From the records below, copy out each line that has the word "yellow".

=== Material to process ===
______________________________
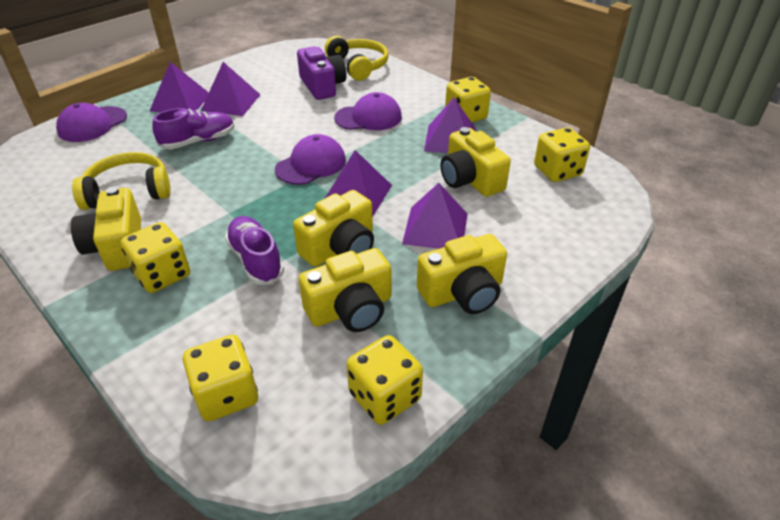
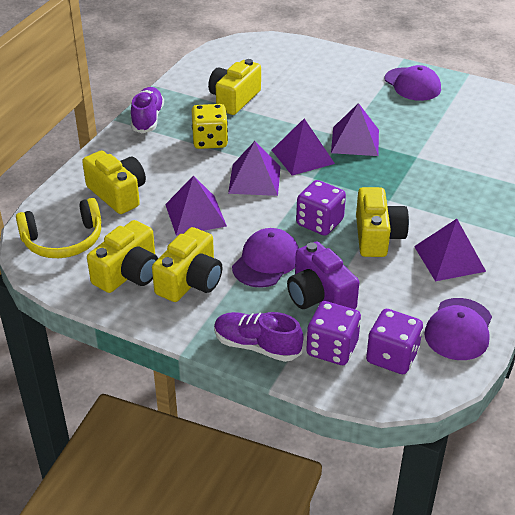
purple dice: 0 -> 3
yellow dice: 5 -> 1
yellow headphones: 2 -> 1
______________________________
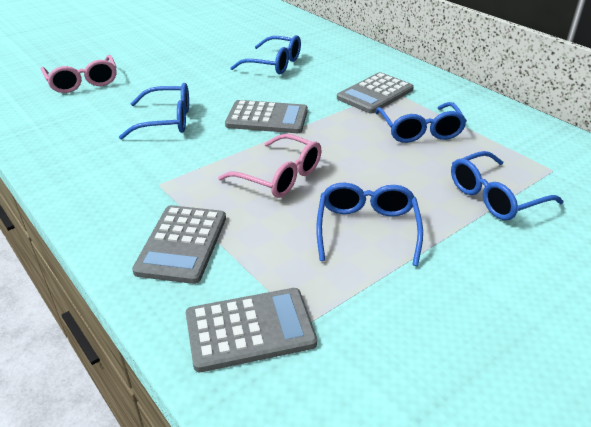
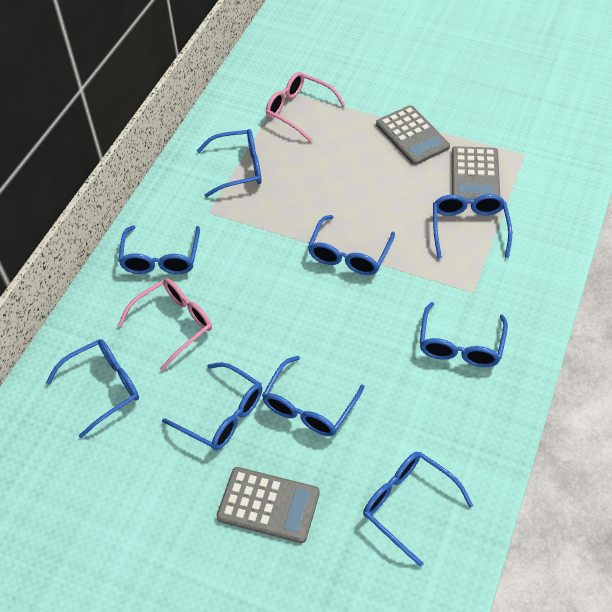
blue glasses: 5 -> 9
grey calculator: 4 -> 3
______________________________
=== Solution to this task ===
yellow dice: 5 -> 1
yellow headphones: 2 -> 1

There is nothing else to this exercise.